TASK:
Check every line of the entries for the string "harbor" and return the ones that contain it.
(Beginning of SOURCE RECORDS)
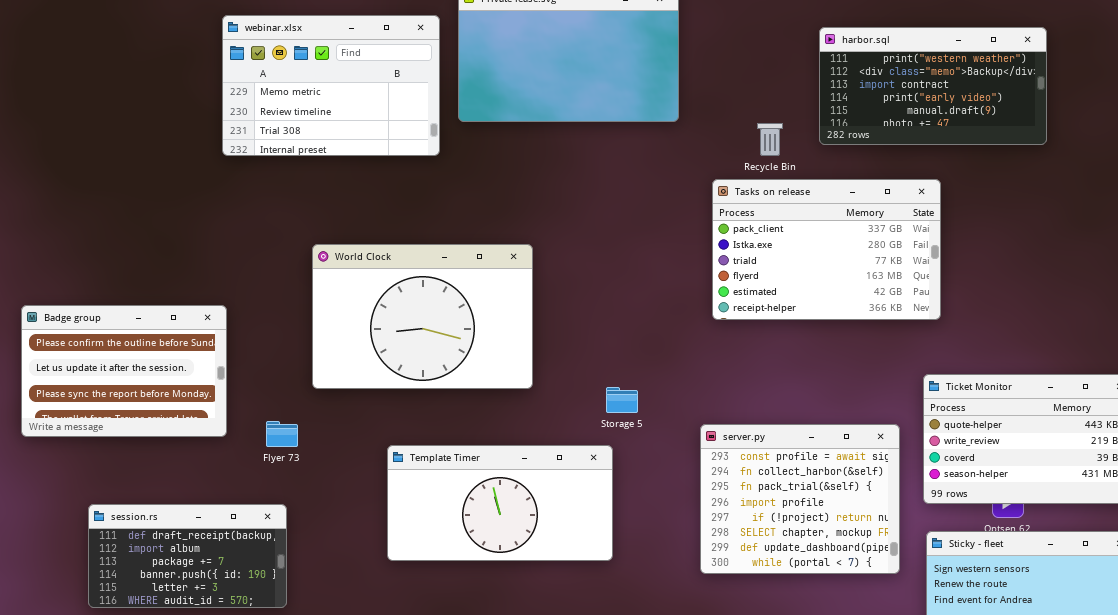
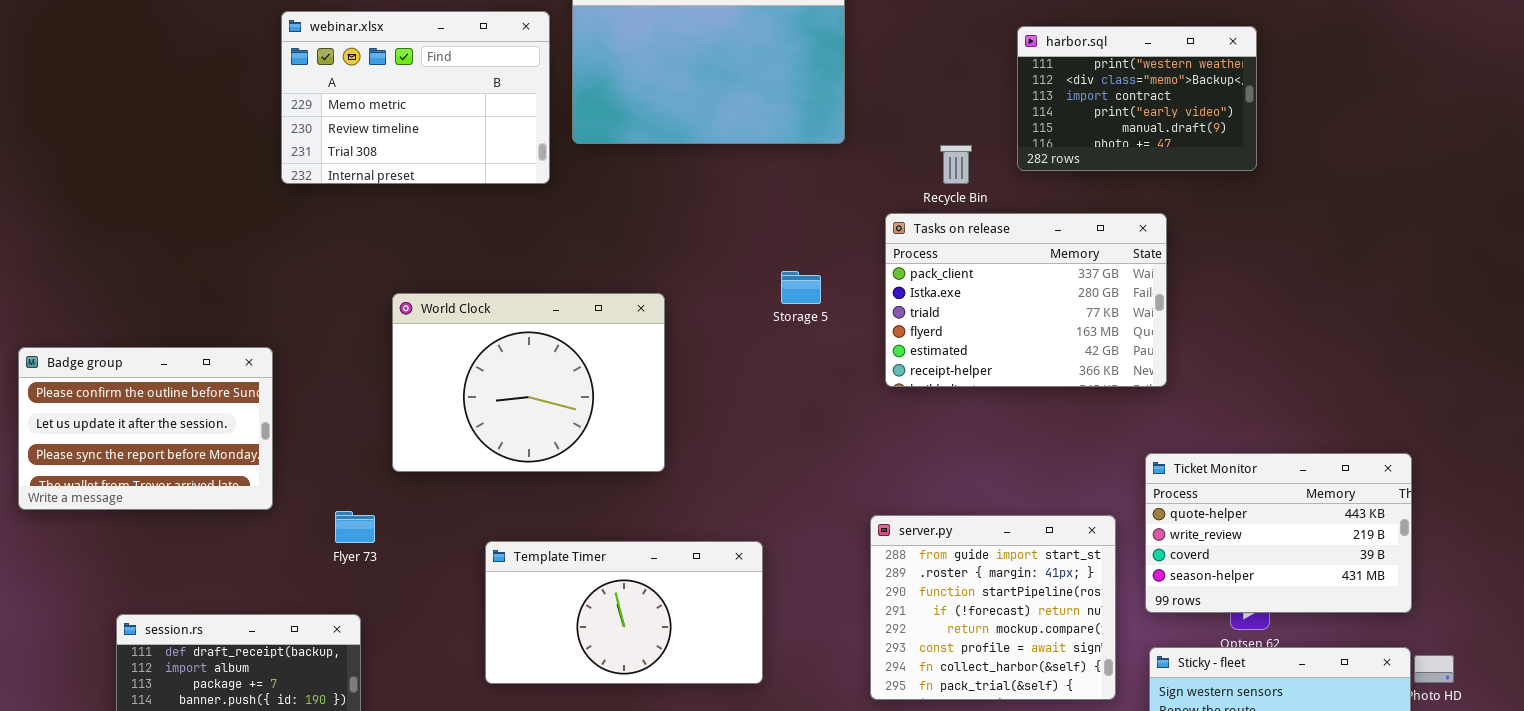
harbor.sql: [819,27,1047,145] -> [1017,26,1257,171], resized
Badge group: [21,305,227,437] -> [18,347,273,510], moved
Storage 5: [606,387,638,413] -> [781,271,821,304], moved
server.py: [700,424,900,574] -> [870,515,1116,700], scrolled up 5 rows

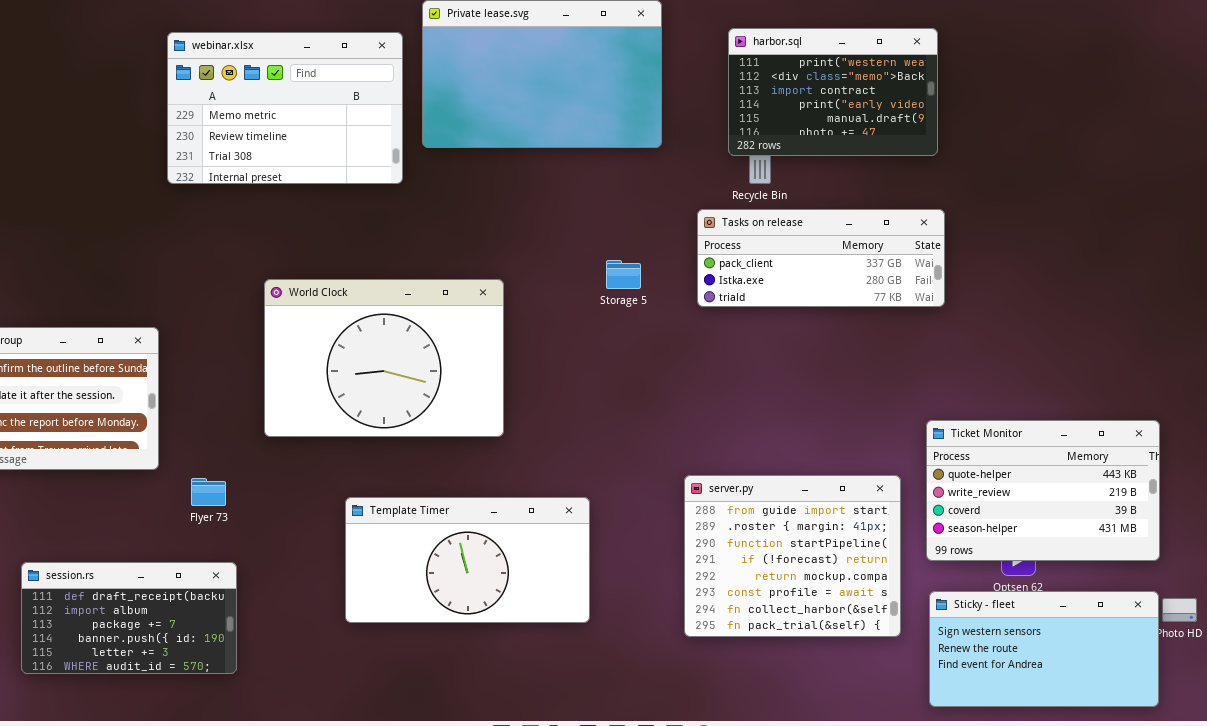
harbor.sql: [1017,26,1257,171] -> [728,28,938,156], moved
Tasks on release: [885,213,1167,387] -> [697,209,945,307], resized
Flyer 73: [335,511,375,543] -> [191,478,226,506], moved

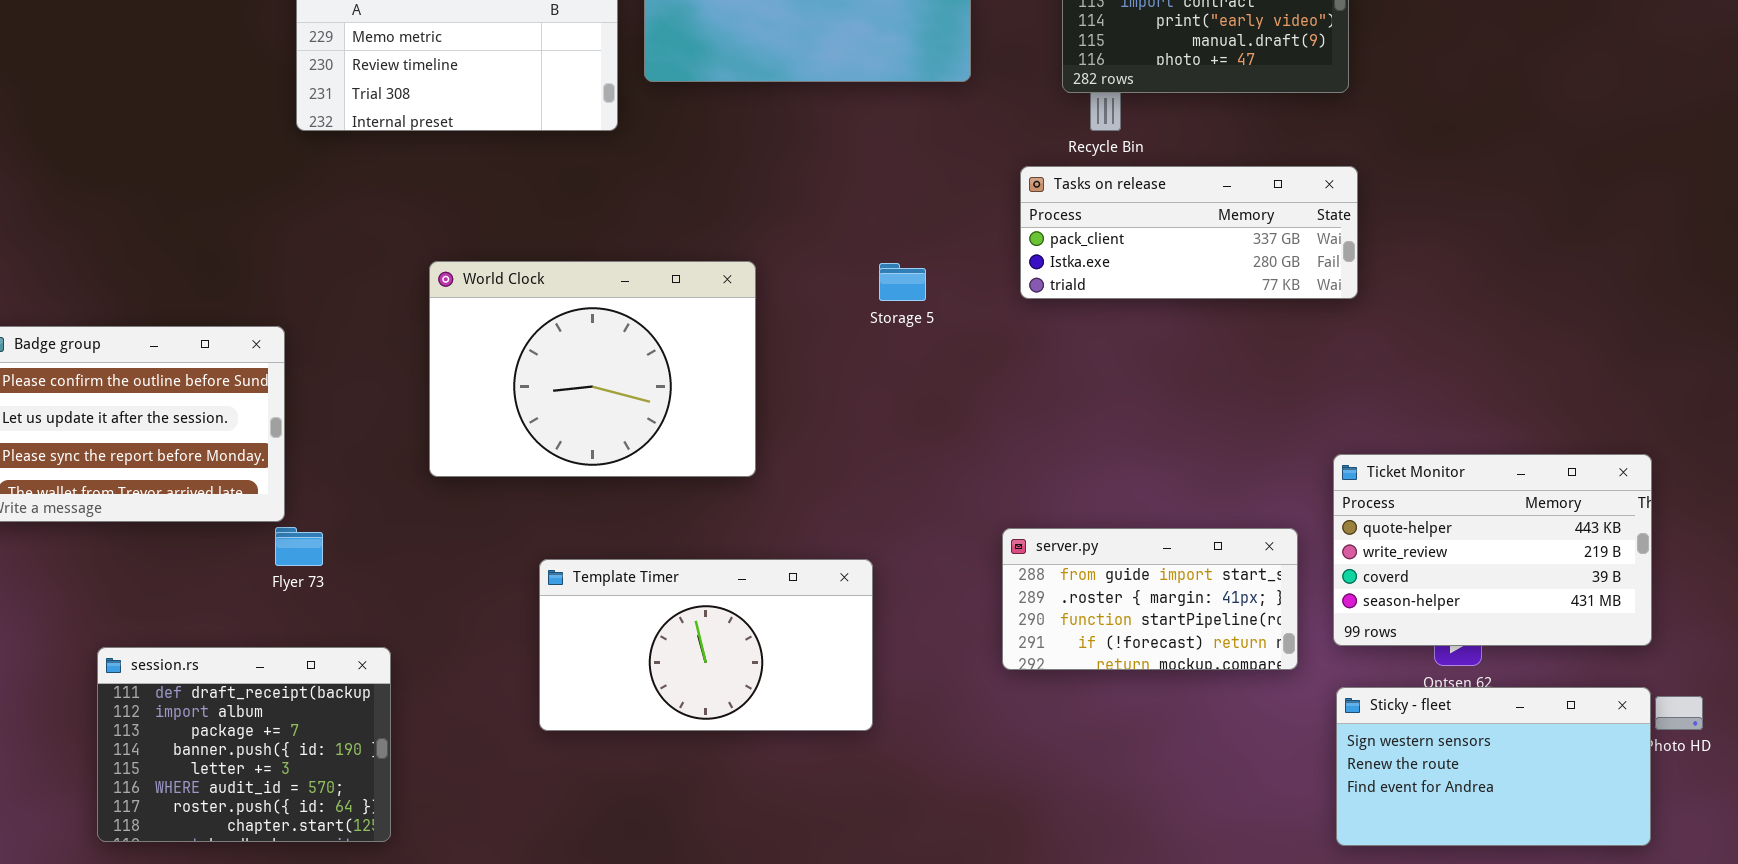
Storage 5: [606,260,641,289] -> [879,263,926,301], moved
server.py: [684,475,901,637] -> [1002,528,1298,670], resized
Flyer 73: [191,478,226,506] -> [275,527,323,566], moved
session.rs: [21,562,237,674] -> [97,647,391,842], resized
(End of SOURCE RECORDS)
RESPONSE:
harbor.sql: [819,27,1047,145] -> [1017,26,1257,171], resized
harbor.sql: [1017,26,1257,171] -> [728,28,938,156], moved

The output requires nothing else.